• What this task involves: Your task is to show every line in the listing below that includes "green".
——
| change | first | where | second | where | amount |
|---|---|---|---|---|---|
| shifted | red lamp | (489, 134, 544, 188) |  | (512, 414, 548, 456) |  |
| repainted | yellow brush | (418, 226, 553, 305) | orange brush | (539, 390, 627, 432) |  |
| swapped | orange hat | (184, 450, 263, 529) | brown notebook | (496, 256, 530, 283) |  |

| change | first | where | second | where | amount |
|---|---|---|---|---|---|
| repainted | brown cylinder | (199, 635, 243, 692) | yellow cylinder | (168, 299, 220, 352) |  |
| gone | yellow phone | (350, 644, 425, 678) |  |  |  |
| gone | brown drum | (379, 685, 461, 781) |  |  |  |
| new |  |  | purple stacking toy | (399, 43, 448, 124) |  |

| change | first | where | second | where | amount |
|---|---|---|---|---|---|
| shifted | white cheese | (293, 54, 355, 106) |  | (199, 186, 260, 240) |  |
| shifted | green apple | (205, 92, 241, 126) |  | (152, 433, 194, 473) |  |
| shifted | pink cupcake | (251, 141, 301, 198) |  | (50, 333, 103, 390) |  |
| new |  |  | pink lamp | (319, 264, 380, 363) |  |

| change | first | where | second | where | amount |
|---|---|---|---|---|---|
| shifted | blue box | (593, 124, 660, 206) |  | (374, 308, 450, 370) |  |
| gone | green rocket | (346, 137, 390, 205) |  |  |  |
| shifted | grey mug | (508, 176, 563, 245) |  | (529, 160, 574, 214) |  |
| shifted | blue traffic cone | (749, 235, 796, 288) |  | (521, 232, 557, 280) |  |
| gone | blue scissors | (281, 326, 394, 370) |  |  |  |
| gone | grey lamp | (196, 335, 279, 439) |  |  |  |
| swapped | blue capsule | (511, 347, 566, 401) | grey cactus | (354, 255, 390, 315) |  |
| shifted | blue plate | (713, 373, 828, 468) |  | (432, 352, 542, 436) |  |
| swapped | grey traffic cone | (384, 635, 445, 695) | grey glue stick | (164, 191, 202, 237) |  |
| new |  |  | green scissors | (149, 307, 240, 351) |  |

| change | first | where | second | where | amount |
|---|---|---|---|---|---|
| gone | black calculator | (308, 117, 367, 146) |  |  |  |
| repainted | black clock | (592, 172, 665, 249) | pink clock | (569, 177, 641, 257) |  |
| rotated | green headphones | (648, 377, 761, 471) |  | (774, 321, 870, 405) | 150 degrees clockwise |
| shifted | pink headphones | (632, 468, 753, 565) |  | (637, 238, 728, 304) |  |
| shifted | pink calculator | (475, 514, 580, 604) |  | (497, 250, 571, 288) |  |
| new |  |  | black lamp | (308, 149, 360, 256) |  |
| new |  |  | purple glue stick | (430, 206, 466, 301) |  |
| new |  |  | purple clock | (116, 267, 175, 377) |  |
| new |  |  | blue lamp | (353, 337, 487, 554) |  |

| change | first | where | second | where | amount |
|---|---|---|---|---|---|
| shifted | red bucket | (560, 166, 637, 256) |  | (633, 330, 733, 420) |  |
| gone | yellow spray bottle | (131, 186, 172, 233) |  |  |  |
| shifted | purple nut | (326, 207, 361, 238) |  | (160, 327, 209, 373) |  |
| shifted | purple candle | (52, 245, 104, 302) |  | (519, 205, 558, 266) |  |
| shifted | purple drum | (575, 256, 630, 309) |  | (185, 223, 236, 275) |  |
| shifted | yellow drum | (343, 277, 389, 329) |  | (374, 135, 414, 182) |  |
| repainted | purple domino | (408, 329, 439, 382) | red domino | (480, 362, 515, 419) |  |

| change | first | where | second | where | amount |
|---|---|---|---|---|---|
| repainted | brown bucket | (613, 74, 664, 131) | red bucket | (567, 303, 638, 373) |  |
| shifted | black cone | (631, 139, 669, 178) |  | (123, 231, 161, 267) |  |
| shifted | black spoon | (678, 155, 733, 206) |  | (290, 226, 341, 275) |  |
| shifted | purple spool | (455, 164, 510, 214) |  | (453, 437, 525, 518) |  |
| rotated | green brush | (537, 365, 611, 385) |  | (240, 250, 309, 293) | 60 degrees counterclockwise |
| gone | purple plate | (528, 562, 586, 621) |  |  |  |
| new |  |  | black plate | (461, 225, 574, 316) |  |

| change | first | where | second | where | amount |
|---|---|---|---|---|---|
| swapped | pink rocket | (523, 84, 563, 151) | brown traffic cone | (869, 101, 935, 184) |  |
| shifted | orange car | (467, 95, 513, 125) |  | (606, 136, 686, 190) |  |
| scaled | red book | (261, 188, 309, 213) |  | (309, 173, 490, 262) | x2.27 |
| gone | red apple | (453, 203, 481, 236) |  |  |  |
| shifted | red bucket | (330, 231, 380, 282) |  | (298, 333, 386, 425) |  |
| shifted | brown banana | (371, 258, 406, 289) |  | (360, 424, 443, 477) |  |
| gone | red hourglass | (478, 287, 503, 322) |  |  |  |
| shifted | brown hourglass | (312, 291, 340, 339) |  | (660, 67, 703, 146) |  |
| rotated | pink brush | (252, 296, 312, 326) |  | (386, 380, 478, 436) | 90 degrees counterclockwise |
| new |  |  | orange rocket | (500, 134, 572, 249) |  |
——
• Written answer:
| shifted | green apple | (205, 92, 241, 126) |  | (152, 433, 194, 473) |  |
| gone | green rocket | (346, 137, 390, 205) |  |  |  |
| new |  |  | green scissors | (149, 307, 240, 351) |  |
| rotated | green headphones | (648, 377, 761, 471) |  | (774, 321, 870, 405) | 150 degrees clockwise |
| rotated | green brush | (537, 365, 611, 385) |  | (240, 250, 309, 293) | 60 degrees counterclockwise |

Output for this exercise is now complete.